*Activity*
Excluding images, repeat the data exactly as given.

*Source information*
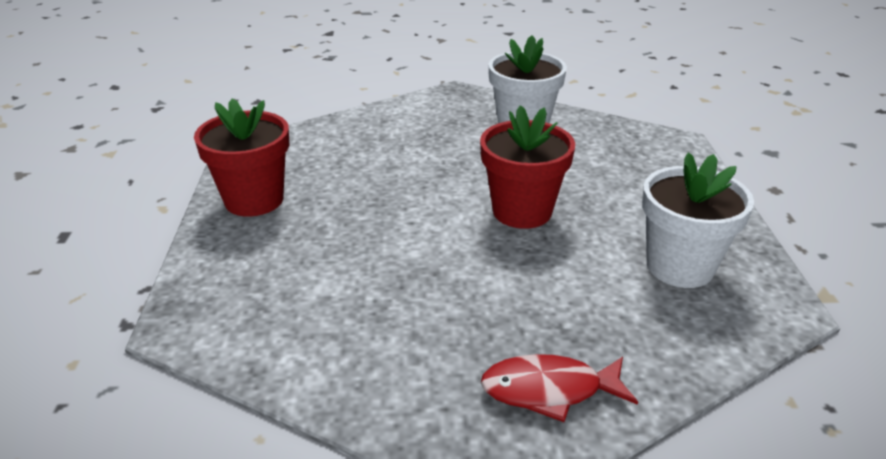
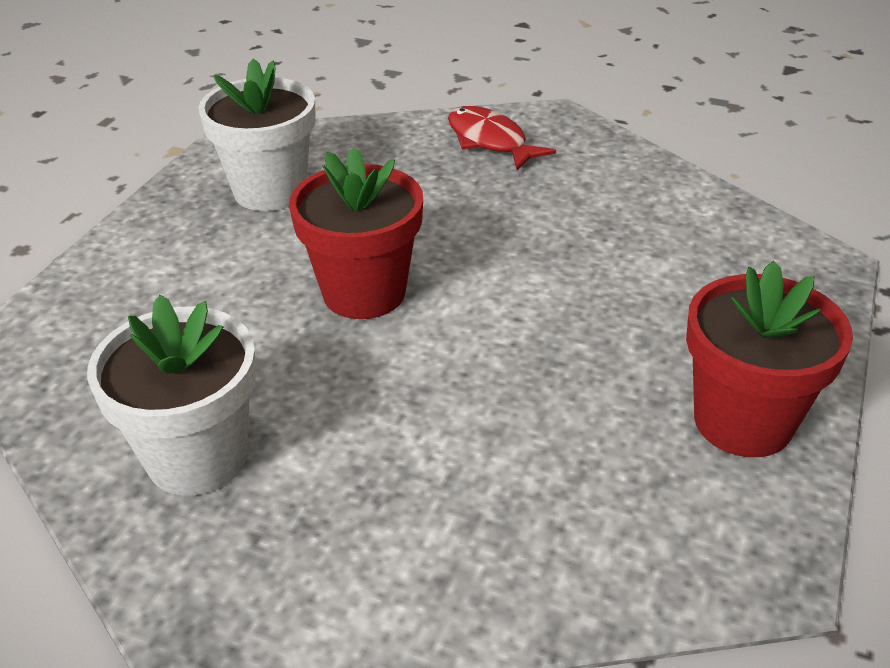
camera: 155 degrees left, 5 degrees up
(549, 390) = (490, 141): red fish -> red fish turned 150 degrees counterclockwise

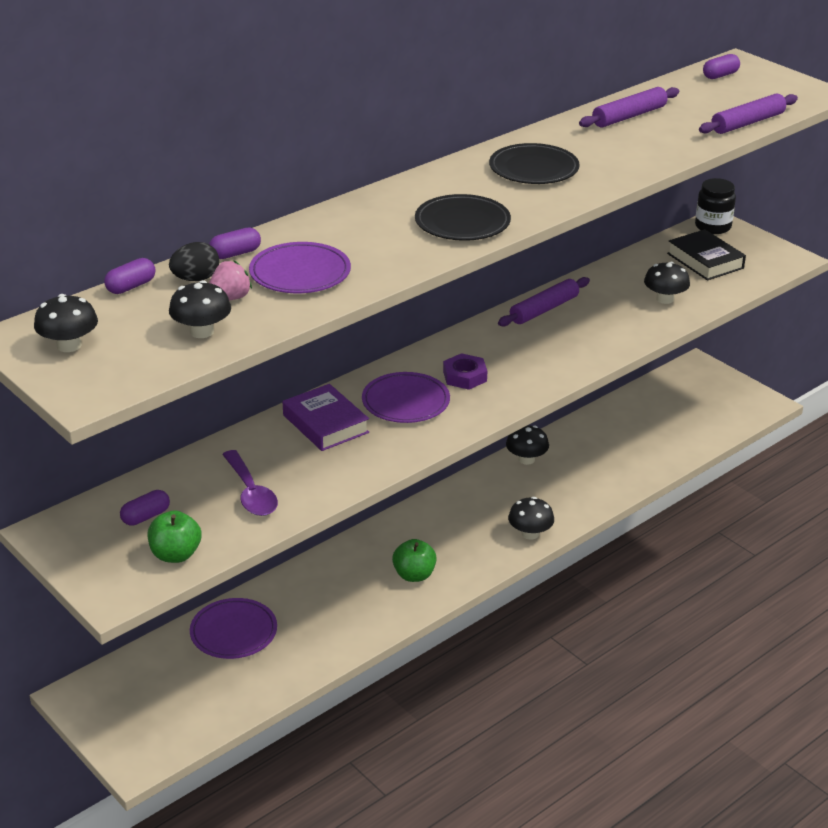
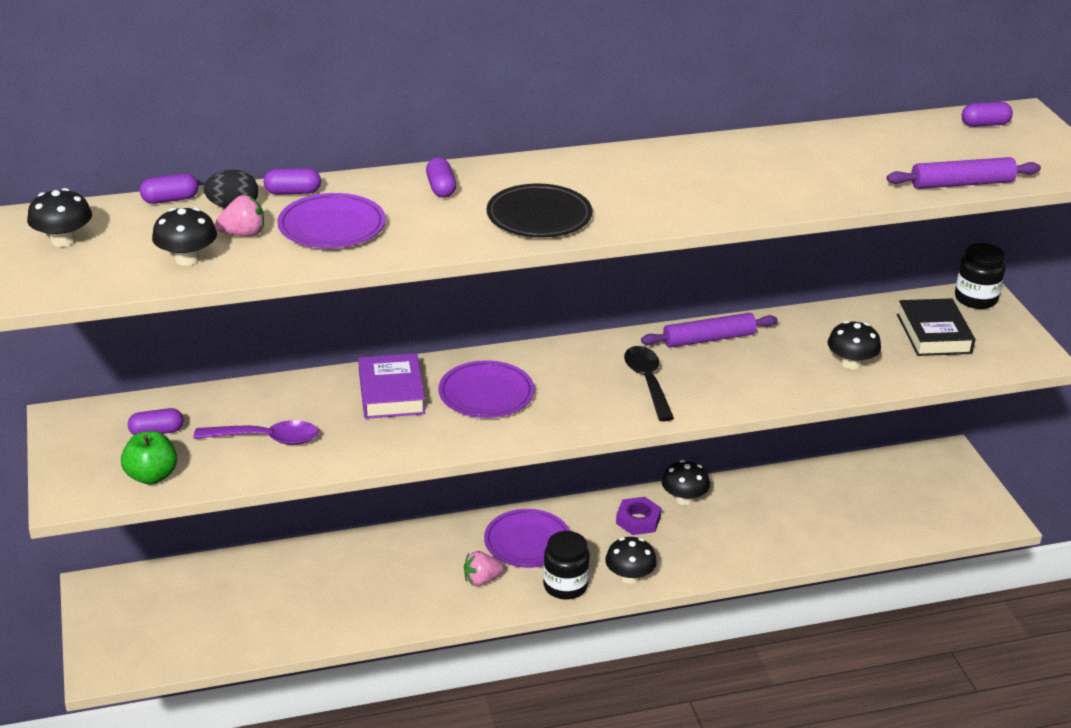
camera: 25 degrees right, 0 degrees up
(233, 632) = (273, 577): purple plate -> purple plate (527, 542)
(251, 493) = (266, 439): purple spoon -> purple spoon turned 90 degrees counterclockwise
(359, 220) = (441, 188): none -> purple capsule
(414, 575) = (482, 580): green apple -> pink strawberry
(464, 376) = (567, 385): purple nut -> purple nut (638, 520)
(485, 557) = (565, 586): none -> black jar
(526, 356) = (647, 382): none -> black spoon
(533, 169) = (670, 179): black plate -> none
(629, 116) = (832, 146): purple rolling pin -> none

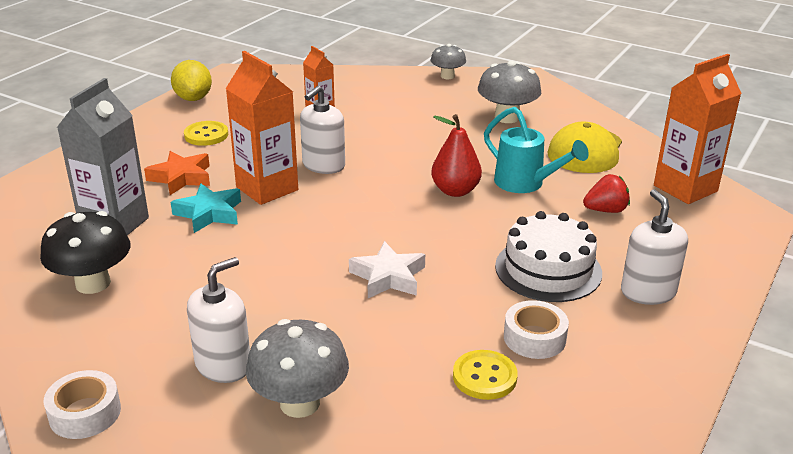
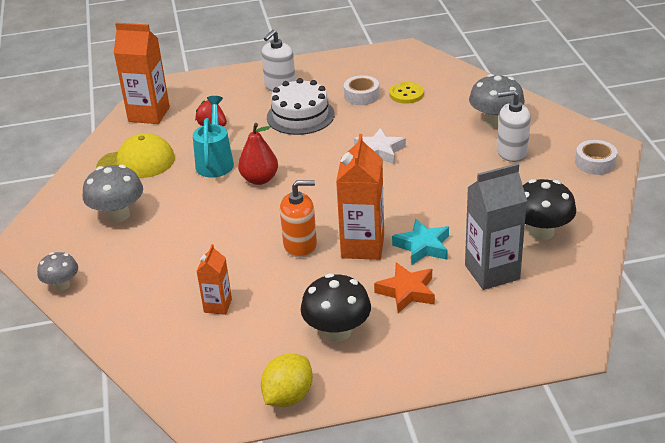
camera: 130 degrees left, 5 degrees up
(206, 135) = (337, 331): yellow button -> black mushroom
(323, 165) = (300, 245): white soap dispenser -> orange soap dispenser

*Task solution*
camera: 155 degrees left, 5 degrees up
(549, 390) = (490, 141): red fish -> red fish turned 150 degrees counterclockwise

camera: 25 degrees right, 0 degrees up
(233, 632) = (273, 577): purple plate -> purple plate (527, 542)
(251, 493) = (266, 439): purple spoon -> purple spoon turned 90 degrees counterclockwise
(359, 220) = (441, 188): none -> purple capsule
(414, 575) = (482, 580): green apple -> pink strawberry
(464, 376) = (567, 385): purple nut -> purple nut (638, 520)
(485, 557) = (565, 586): none -> black jar
(526, 356) = (647, 382): none -> black spoon
(533, 169) = (670, 179): black plate -> none
(629, 116) = (832, 146): purple rolling pin -> none

camera: 130 degrees left, 5 degrees up
(206, 135) = (337, 331): yellow button -> black mushroom
(323, 165) = (300, 245): white soap dispenser -> orange soap dispenser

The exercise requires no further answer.